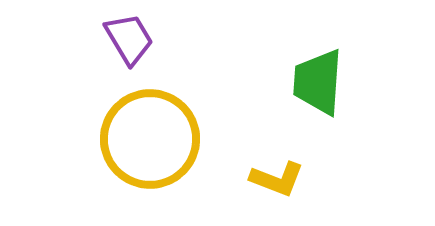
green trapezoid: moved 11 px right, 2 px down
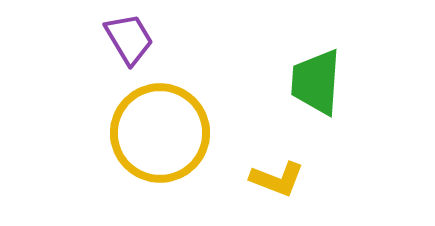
green trapezoid: moved 2 px left
yellow circle: moved 10 px right, 6 px up
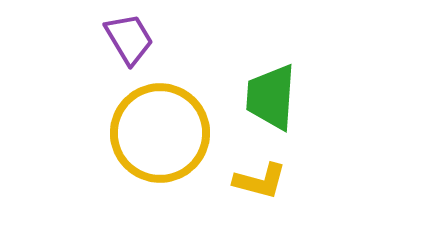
green trapezoid: moved 45 px left, 15 px down
yellow L-shape: moved 17 px left, 2 px down; rotated 6 degrees counterclockwise
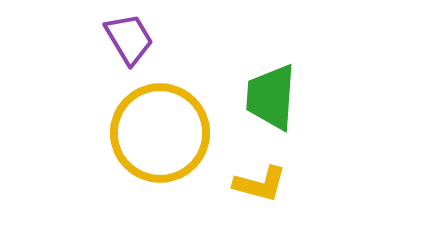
yellow L-shape: moved 3 px down
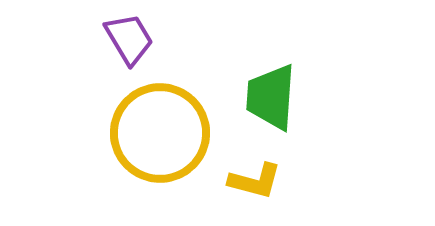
yellow L-shape: moved 5 px left, 3 px up
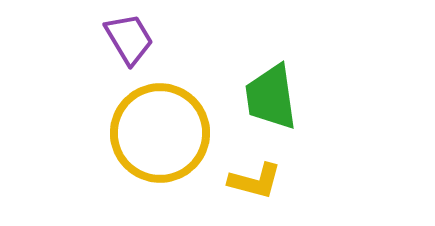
green trapezoid: rotated 12 degrees counterclockwise
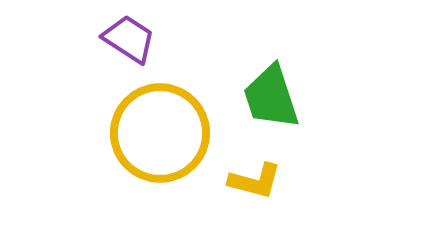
purple trapezoid: rotated 26 degrees counterclockwise
green trapezoid: rotated 10 degrees counterclockwise
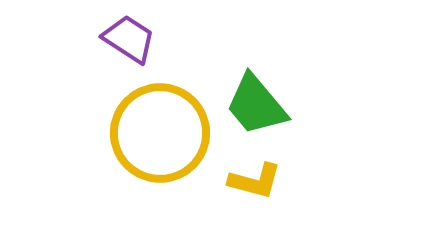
green trapezoid: moved 15 px left, 8 px down; rotated 22 degrees counterclockwise
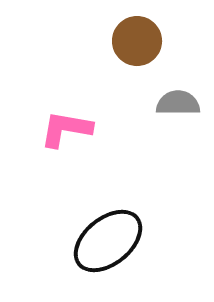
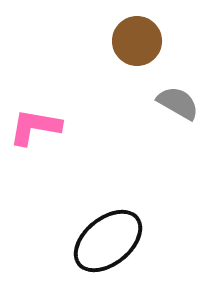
gray semicircle: rotated 30 degrees clockwise
pink L-shape: moved 31 px left, 2 px up
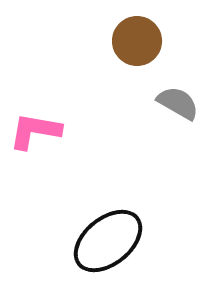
pink L-shape: moved 4 px down
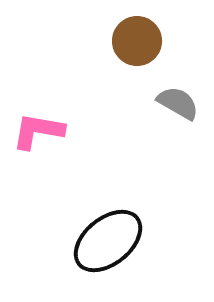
pink L-shape: moved 3 px right
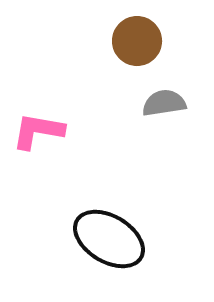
gray semicircle: moved 14 px left; rotated 39 degrees counterclockwise
black ellipse: moved 1 px right, 2 px up; rotated 70 degrees clockwise
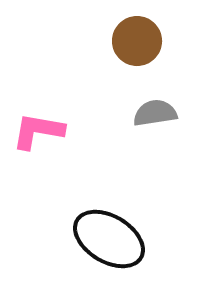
gray semicircle: moved 9 px left, 10 px down
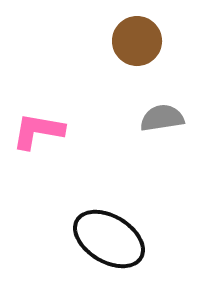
gray semicircle: moved 7 px right, 5 px down
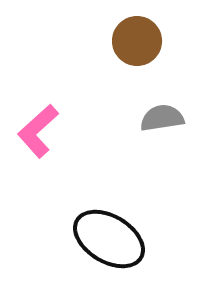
pink L-shape: rotated 52 degrees counterclockwise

———

**What you have to do:**
Reproduce the rows above verbatim, from the line containing "green trapezoid: moved 2 px left" through the line containing "pink L-shape: moved 3 px right", both included, omitting the pictures.

**Solution to the problem:**
green trapezoid: moved 2 px left
yellow circle: moved 10 px right, 6 px up
green trapezoid: moved 45 px left, 15 px down
yellow L-shape: moved 17 px left, 2 px down; rotated 6 degrees counterclockwise
yellow L-shape: moved 3 px down
yellow L-shape: moved 5 px left, 3 px up
green trapezoid: rotated 12 degrees counterclockwise
purple trapezoid: rotated 26 degrees counterclockwise
green trapezoid: rotated 10 degrees counterclockwise
green trapezoid: moved 15 px left, 8 px down; rotated 22 degrees counterclockwise
gray semicircle: rotated 30 degrees clockwise
pink L-shape: moved 31 px left, 2 px up
pink L-shape: moved 4 px down
pink L-shape: moved 3 px right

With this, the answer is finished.